**Work request**
Go to the line that contains "KEYS3 pin K1: B5 -> B4". Restate that line and each one after it exactly, through the end of the records, without pictures.

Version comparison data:
^^^^^^^^^^^^^^^^

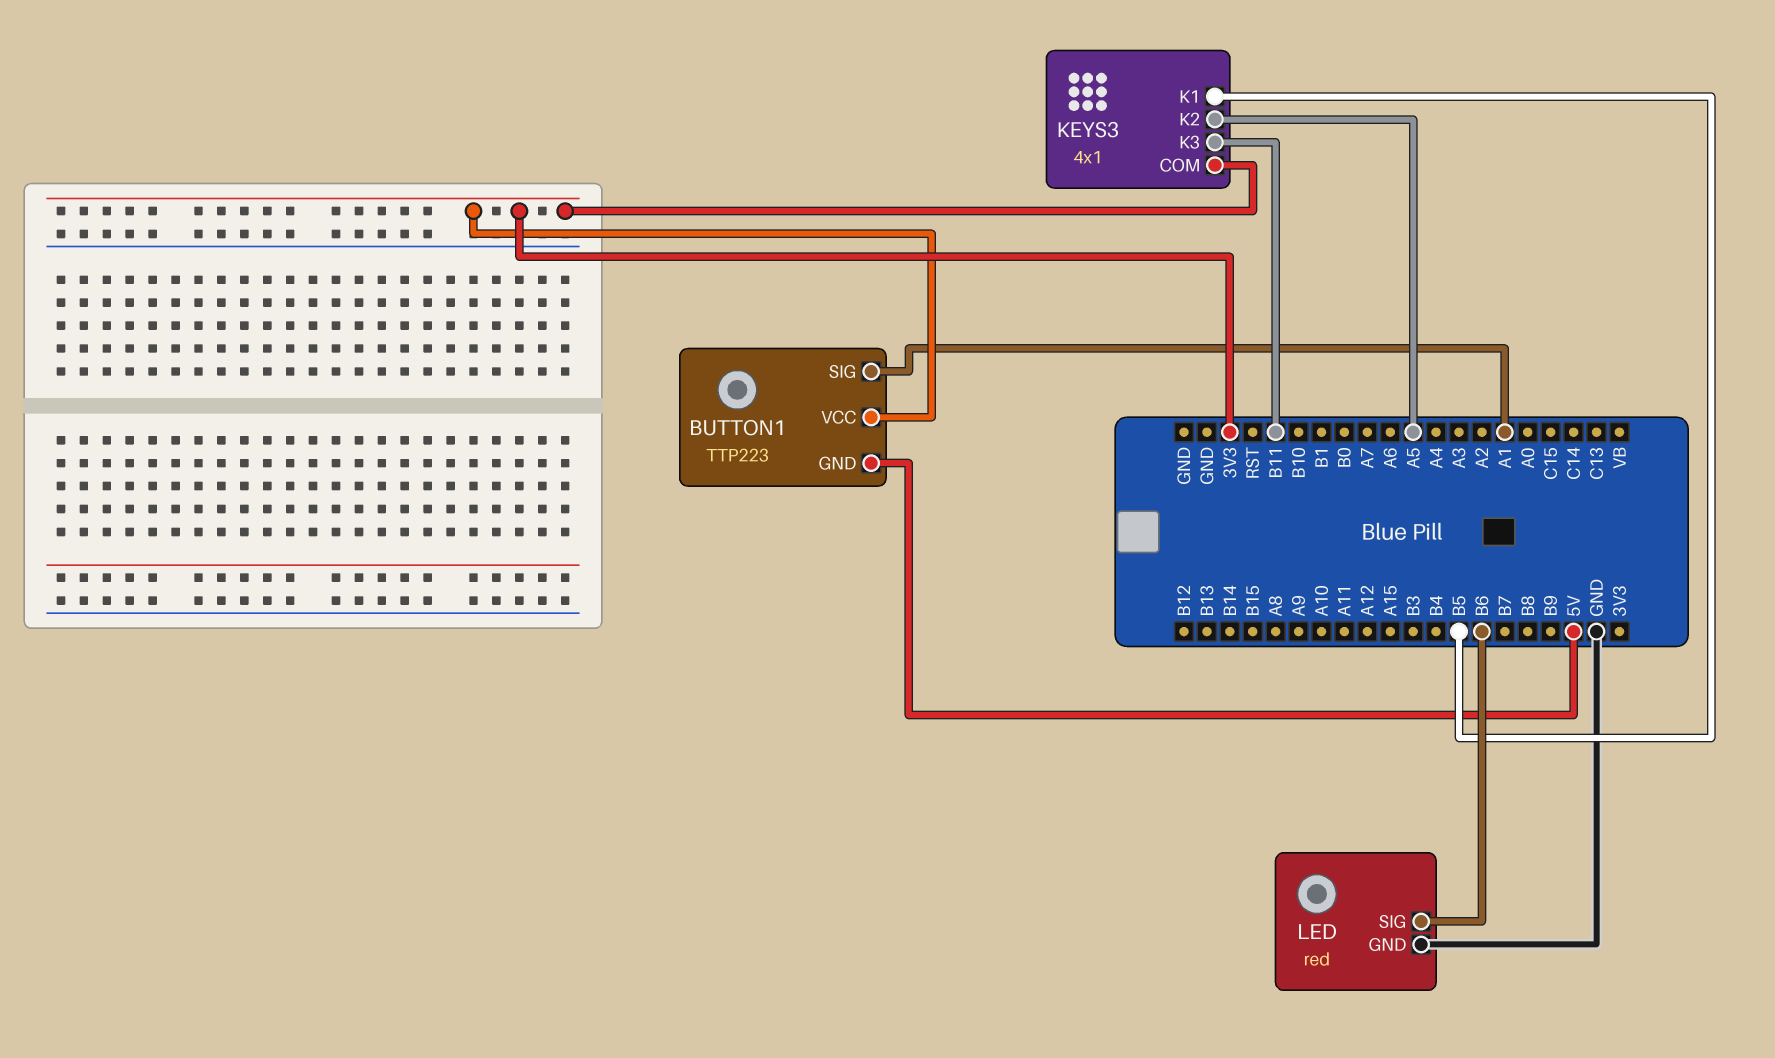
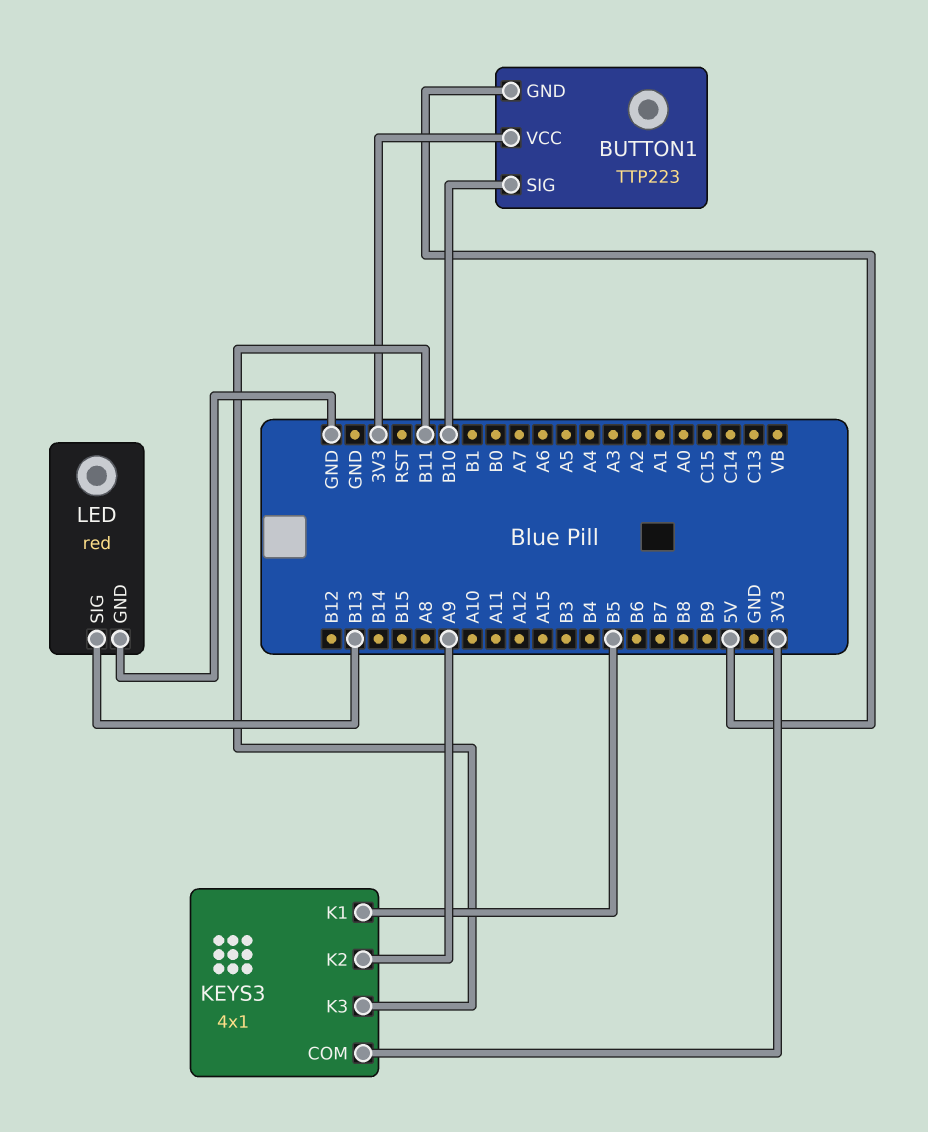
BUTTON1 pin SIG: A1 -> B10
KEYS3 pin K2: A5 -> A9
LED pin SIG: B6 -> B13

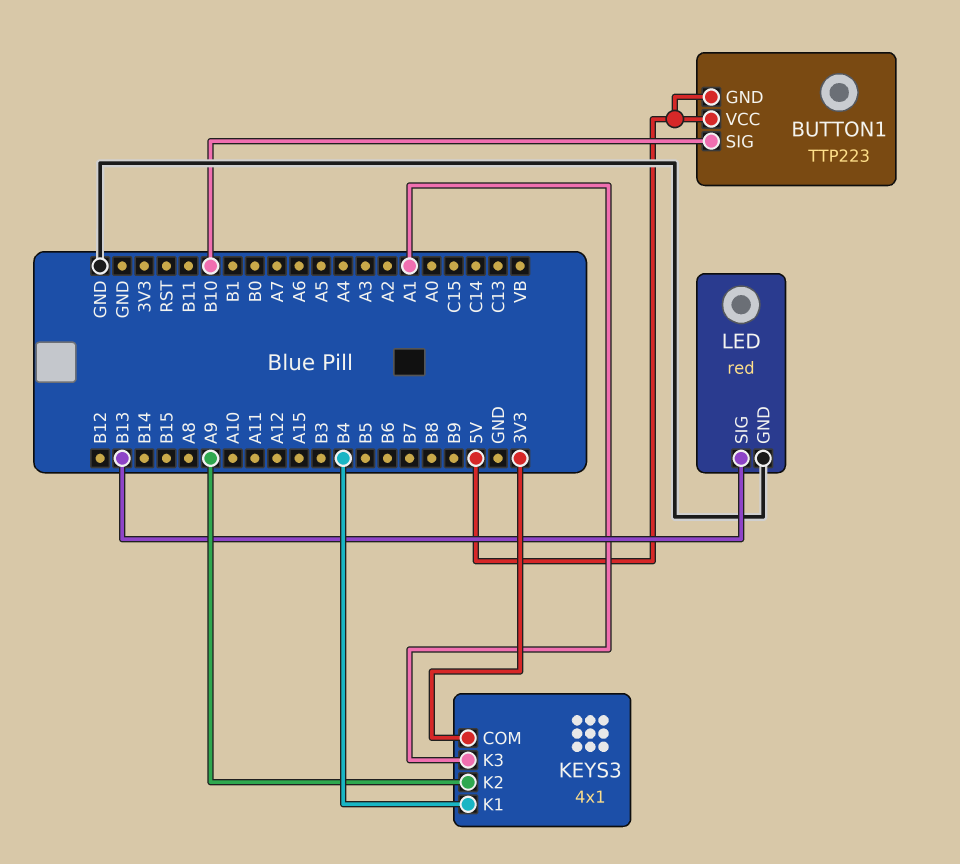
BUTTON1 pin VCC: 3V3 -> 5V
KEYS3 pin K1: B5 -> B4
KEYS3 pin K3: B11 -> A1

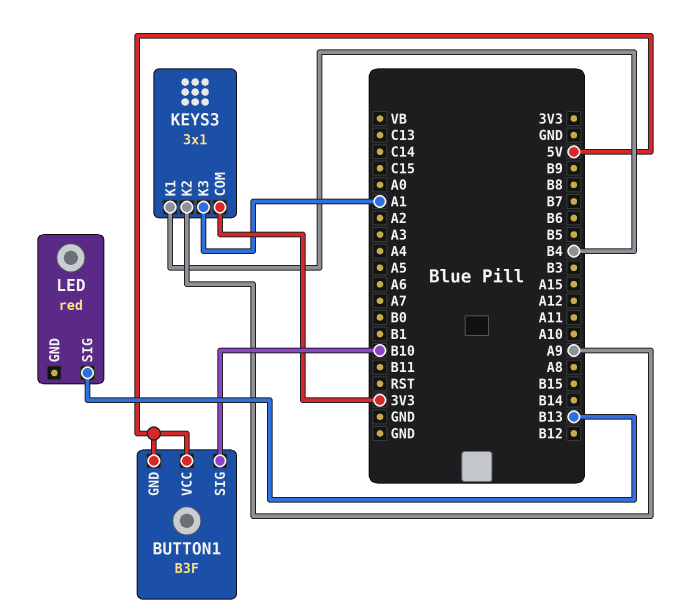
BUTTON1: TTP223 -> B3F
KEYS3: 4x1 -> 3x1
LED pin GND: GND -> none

^^^^^^^^^^^^^^^^

**Exercise result**
KEYS3 pin K1: B5 -> B4
KEYS3 pin K3: B11 -> A1

BUTTON1: TTP223 -> B3F
KEYS3: 4x1 -> 3x1
LED pin GND: GND -> none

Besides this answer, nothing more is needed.